[Source data]

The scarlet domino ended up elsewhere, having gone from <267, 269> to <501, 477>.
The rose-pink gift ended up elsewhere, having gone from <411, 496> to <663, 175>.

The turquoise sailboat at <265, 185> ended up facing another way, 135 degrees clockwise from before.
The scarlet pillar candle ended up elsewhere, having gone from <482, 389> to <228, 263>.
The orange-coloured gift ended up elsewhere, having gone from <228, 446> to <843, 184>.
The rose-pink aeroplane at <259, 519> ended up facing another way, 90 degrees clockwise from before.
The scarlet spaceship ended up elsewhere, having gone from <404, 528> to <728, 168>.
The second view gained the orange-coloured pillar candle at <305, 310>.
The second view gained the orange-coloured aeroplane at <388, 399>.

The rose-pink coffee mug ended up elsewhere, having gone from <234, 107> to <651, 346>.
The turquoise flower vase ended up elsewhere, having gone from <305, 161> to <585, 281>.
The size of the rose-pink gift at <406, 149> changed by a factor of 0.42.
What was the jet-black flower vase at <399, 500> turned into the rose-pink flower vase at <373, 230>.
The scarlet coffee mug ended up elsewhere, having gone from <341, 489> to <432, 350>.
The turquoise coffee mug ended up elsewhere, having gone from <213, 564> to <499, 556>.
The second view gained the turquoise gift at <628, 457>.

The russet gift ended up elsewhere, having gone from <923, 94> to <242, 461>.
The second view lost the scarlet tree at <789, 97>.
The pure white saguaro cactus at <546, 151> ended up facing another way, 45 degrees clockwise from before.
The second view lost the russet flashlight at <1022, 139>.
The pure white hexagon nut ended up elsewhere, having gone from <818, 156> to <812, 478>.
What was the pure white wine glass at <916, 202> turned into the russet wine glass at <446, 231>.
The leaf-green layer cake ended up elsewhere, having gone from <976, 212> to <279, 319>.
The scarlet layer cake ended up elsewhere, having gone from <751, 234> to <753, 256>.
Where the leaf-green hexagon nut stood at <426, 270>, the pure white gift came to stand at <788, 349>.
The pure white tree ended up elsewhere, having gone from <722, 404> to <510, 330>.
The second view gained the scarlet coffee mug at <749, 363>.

[/Source data]

All that is wanted is a faithful reproduction of the line above with "The rose-pink aeroplane", the line with "The second view gained the orange-coloured aeroplane", and every line in between.

The rose-pink aeroplane at <259, 519> ended up facing another way, 90 degrees clockwise from before.
The scarlet spaceship ended up elsewhere, having gone from <404, 528> to <728, 168>.
The second view gained the orange-coloured pillar candle at <305, 310>.
The second view gained the orange-coloured aeroplane at <388, 399>.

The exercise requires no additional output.